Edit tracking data
++++++++++

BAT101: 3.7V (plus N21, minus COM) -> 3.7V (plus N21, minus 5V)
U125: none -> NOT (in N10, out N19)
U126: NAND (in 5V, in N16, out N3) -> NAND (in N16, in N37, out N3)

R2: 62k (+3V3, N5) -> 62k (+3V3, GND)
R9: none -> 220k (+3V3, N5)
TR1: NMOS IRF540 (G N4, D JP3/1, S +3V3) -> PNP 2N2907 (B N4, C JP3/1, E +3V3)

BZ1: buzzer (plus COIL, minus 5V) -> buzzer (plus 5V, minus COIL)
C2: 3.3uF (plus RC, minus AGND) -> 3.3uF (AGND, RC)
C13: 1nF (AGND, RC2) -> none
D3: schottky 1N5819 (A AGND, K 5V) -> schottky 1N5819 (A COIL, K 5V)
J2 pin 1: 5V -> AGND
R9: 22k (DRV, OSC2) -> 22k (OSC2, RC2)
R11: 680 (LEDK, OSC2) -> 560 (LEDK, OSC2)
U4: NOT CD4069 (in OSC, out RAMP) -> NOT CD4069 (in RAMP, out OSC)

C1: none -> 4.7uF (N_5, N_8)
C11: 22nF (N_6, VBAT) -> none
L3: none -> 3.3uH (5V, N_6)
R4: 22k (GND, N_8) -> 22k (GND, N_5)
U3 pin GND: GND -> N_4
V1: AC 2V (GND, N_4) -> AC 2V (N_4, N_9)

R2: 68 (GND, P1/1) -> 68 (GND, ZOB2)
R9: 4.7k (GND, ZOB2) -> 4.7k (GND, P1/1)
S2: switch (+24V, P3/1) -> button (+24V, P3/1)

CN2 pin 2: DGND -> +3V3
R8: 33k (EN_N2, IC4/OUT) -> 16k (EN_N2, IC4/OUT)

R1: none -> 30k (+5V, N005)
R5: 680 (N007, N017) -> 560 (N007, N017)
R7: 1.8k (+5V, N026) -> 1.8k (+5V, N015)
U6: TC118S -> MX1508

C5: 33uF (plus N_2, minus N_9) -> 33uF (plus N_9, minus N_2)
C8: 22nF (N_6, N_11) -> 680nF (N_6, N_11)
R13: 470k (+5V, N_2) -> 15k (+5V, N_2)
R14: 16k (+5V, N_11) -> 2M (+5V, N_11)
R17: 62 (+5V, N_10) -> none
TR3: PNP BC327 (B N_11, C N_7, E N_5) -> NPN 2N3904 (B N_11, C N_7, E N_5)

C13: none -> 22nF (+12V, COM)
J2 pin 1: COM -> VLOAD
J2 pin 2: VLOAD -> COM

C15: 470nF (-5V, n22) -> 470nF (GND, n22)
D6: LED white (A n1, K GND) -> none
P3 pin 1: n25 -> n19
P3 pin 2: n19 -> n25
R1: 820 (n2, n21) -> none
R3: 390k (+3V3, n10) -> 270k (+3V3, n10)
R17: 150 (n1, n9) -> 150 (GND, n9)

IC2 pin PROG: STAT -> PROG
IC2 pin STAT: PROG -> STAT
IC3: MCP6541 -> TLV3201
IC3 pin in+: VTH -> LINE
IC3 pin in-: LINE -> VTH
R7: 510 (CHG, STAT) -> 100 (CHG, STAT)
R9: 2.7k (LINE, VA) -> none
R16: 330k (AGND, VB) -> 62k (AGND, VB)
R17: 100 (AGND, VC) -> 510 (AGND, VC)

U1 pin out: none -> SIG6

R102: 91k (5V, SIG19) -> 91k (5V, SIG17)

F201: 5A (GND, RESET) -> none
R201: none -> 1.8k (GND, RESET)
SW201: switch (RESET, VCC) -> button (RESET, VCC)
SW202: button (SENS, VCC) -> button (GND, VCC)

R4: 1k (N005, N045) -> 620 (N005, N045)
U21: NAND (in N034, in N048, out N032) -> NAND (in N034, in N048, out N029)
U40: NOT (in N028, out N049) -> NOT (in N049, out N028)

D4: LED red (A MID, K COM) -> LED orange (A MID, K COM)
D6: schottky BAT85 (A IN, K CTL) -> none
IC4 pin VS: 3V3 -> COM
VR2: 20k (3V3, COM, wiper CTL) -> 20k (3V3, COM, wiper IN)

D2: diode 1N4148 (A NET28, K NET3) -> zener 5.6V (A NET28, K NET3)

++++++++++

## What the task asks
Repeat every line exactly, starting with the first line of the entries, and stop once the line containing "R9: 2.7k (LINE, VA) -> none" has been given.

## Response
BAT101: 3.7V (plus N21, minus COM) -> 3.7V (plus N21, minus 5V)
U125: none -> NOT (in N10, out N19)
U126: NAND (in 5V, in N16, out N3) -> NAND (in N16, in N37, out N3)

R2: 62k (+3V3, N5) -> 62k (+3V3, GND)
R9: none -> 220k (+3V3, N5)
TR1: NMOS IRF540 (G N4, D JP3/1, S +3V3) -> PNP 2N2907 (B N4, C JP3/1, E +3V3)

BZ1: buzzer (plus COIL, minus 5V) -> buzzer (plus 5V, minus COIL)
C2: 3.3uF (plus RC, minus AGND) -> 3.3uF (AGND, RC)
C13: 1nF (AGND, RC2) -> none
D3: schottky 1N5819 (A AGND, K 5V) -> schottky 1N5819 (A COIL, K 5V)
J2 pin 1: 5V -> AGND
R9: 22k (DRV, OSC2) -> 22k (OSC2, RC2)
R11: 680 (LEDK, OSC2) -> 560 (LEDK, OSC2)
U4: NOT CD4069 (in OSC, out RAMP) -> NOT CD4069 (in RAMP, out OSC)

C1: none -> 4.7uF (N_5, N_8)
C11: 22nF (N_6, VBAT) -> none
L3: none -> 3.3uH (5V, N_6)
R4: 22k (GND, N_8) -> 22k (GND, N_5)
U3 pin GND: GND -> N_4
V1: AC 2V (GND, N_4) -> AC 2V (N_4, N_9)

R2: 68 (GND, P1/1) -> 68 (GND, ZOB2)
R9: 4.7k (GND, ZOB2) -> 4.7k (GND, P1/1)
S2: switch (+24V, P3/1) -> button (+24V, P3/1)

CN2 pin 2: DGND -> +3V3
R8: 33k (EN_N2, IC4/OUT) -> 16k (EN_N2, IC4/OUT)

R1: none -> 30k (+5V, N005)
R5: 680 (N007, N017) -> 560 (N007, N017)
R7: 1.8k (+5V, N026) -> 1.8k (+5V, N015)
U6: TC118S -> MX1508

C5: 33uF (plus N_2, minus N_9) -> 33uF (plus N_9, minus N_2)
C8: 22nF (N_6, N_11) -> 680nF (N_6, N_11)
R13: 470k (+5V, N_2) -> 15k (+5V, N_2)
R14: 16k (+5V, N_11) -> 2M (+5V, N_11)
R17: 62 (+5V, N_10) -> none
TR3: PNP BC327 (B N_11, C N_7, E N_5) -> NPN 2N3904 (B N_11, C N_7, E N_5)

C13: none -> 22nF (+12V, COM)
J2 pin 1: COM -> VLOAD
J2 pin 2: VLOAD -> COM

C15: 470nF (-5V, n22) -> 470nF (GND, n22)
D6: LED white (A n1, K GND) -> none
P3 pin 1: n25 -> n19
P3 pin 2: n19 -> n25
R1: 820 (n2, n21) -> none
R3: 390k (+3V3, n10) -> 270k (+3V3, n10)
R17: 150 (n1, n9) -> 150 (GND, n9)

IC2 pin PROG: STAT -> PROG
IC2 pin STAT: PROG -> STAT
IC3: MCP6541 -> TLV3201
IC3 pin in+: VTH -> LINE
IC3 pin in-: LINE -> VTH
R7: 510 (CHG, STAT) -> 100 (CHG, STAT)
R9: 2.7k (LINE, VA) -> none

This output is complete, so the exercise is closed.